Before-and-after object lists:

━━━━━━━━━━━━━━━━━━━━

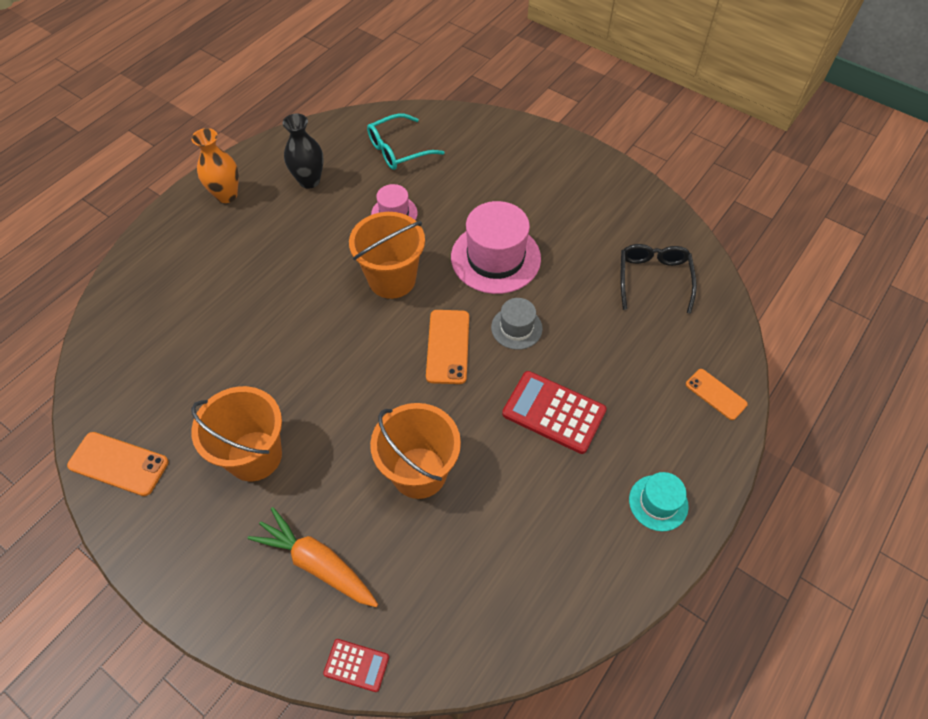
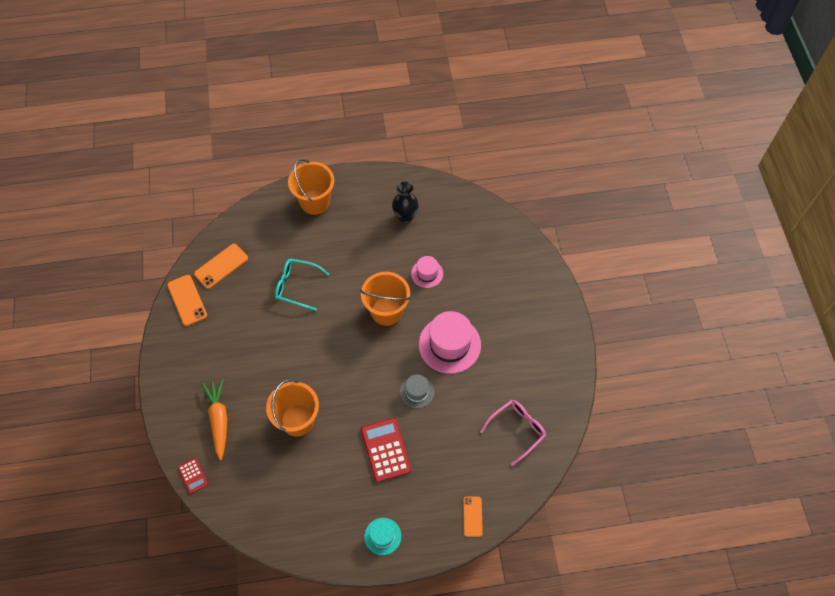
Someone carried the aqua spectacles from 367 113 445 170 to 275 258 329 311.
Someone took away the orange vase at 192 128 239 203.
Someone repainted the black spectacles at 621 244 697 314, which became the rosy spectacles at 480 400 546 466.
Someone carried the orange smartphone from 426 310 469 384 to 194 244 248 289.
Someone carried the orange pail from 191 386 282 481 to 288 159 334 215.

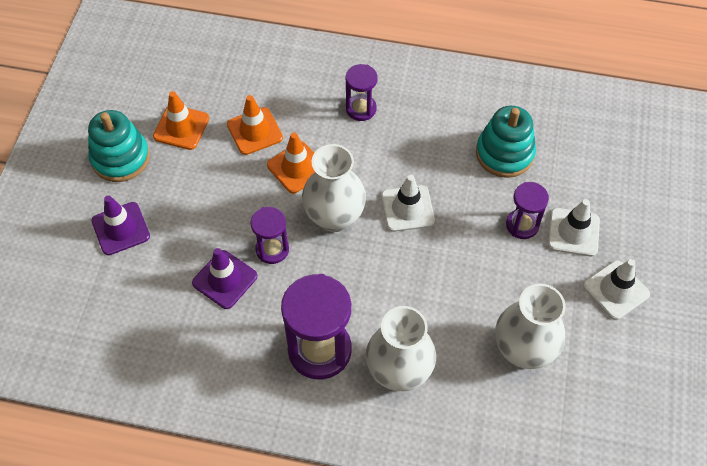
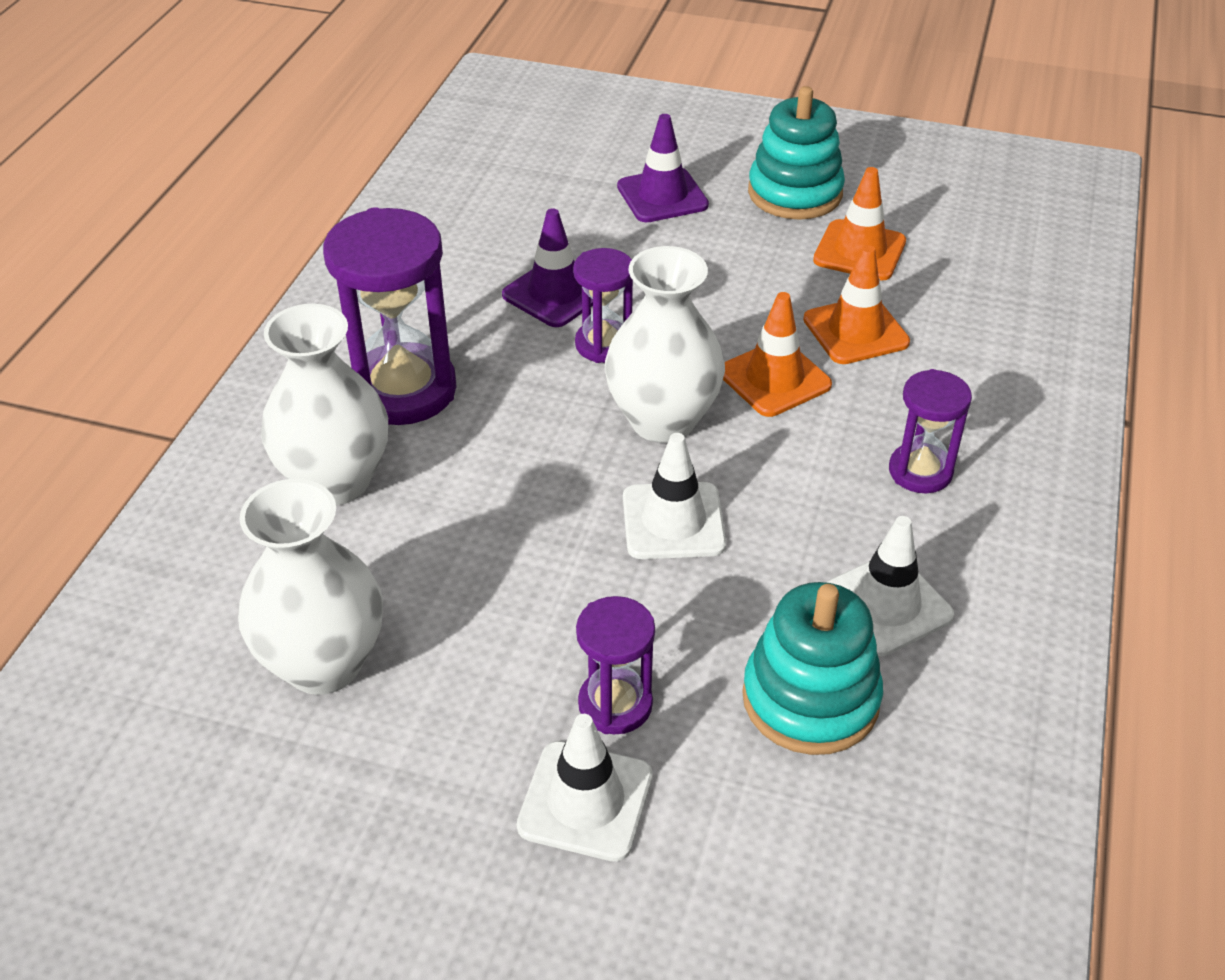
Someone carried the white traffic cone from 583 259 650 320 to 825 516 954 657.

━━━━━━━━━━━━━━━━━━━━

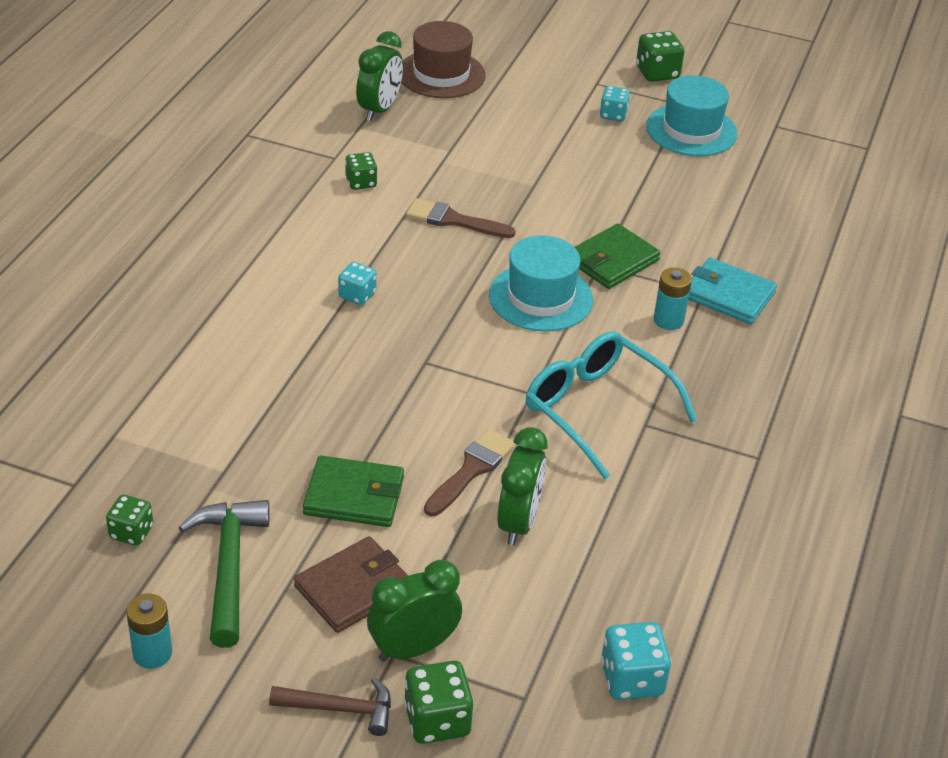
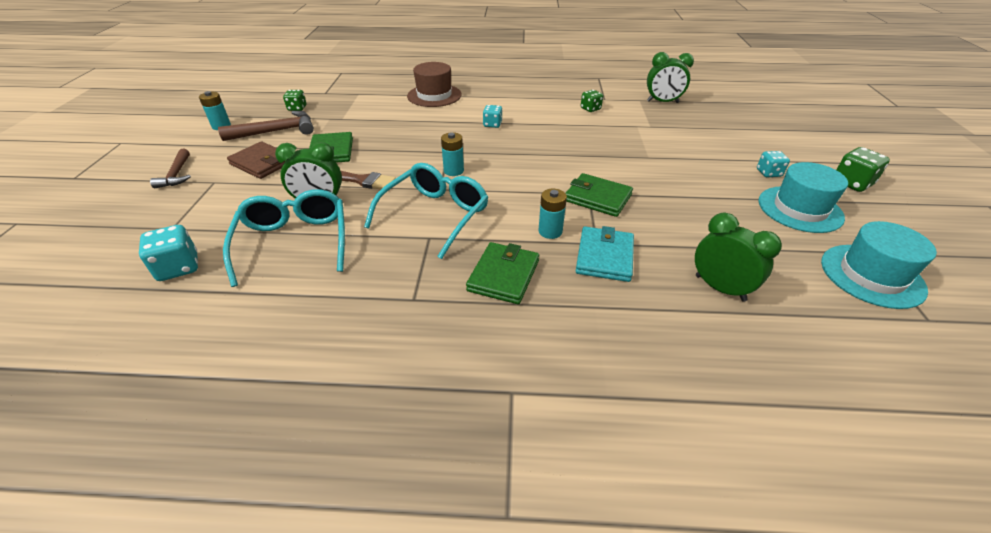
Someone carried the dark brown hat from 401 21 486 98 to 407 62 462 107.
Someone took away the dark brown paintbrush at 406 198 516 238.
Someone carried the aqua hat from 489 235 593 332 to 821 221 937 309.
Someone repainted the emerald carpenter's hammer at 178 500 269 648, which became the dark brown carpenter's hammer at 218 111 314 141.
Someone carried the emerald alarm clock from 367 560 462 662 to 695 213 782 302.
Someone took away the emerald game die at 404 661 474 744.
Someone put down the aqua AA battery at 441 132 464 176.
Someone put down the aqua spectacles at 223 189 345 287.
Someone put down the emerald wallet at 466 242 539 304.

━━━━━━━━━━━━━━━━━━━━

-- Task objective --
Extract from the records above the lines from the one containing "Someone carried the aqua spectacles" to the one containing "Someone carried the orange smartphone", both lines included, exactly as they appear and with nothing else.

-- Response --
Someone carried the aqua spectacles from 367 113 445 170 to 275 258 329 311.
Someone took away the orange vase at 192 128 239 203.
Someone repainted the black spectacles at 621 244 697 314, which became the rosy spectacles at 480 400 546 466.
Someone carried the orange smartphone from 426 310 469 384 to 194 244 248 289.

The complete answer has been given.